■ Exercise:
What is needed is an exact copy of the lines from the one containing "blue ring: 5 -> 4" through the last line of the entries below, both included.

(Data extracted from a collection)
|---|
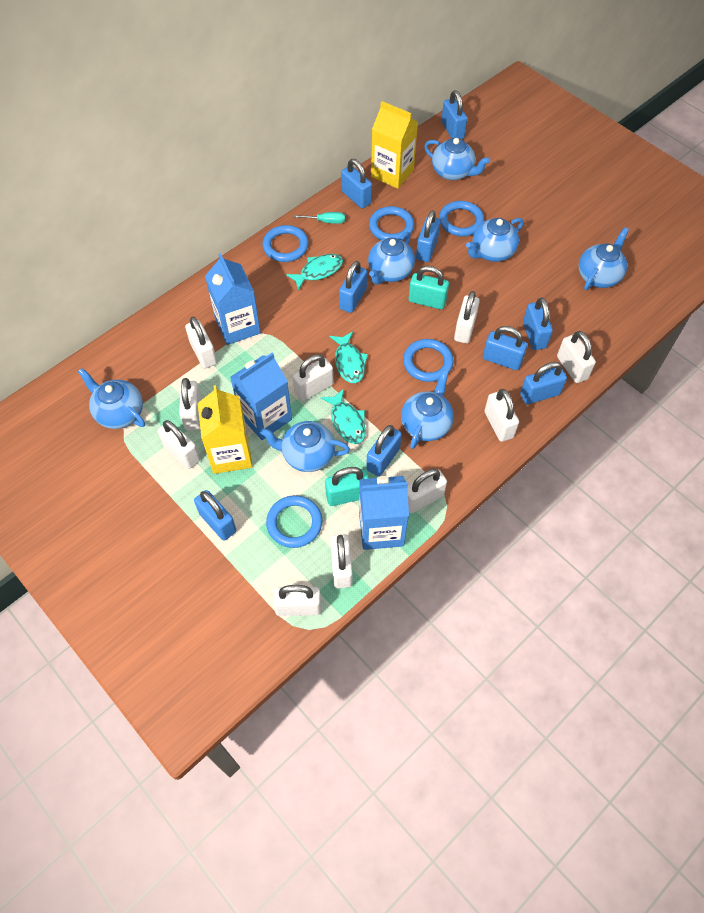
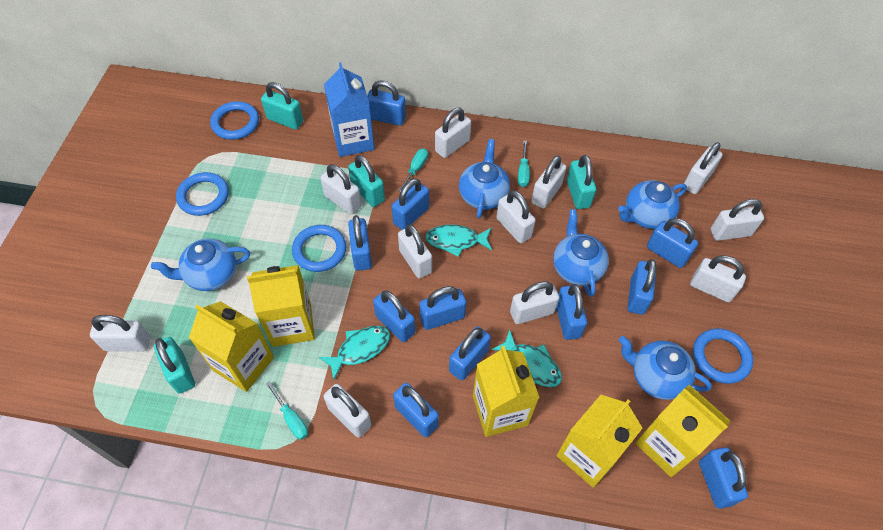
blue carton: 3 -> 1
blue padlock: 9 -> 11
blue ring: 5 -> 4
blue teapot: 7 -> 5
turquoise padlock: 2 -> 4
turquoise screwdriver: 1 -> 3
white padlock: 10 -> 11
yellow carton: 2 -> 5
|---|
■ Expected answer:
blue ring: 5 -> 4
blue teapot: 7 -> 5
turquoise padlock: 2 -> 4
turquoise screwdriver: 1 -> 3
white padlock: 10 -> 11
yellow carton: 2 -> 5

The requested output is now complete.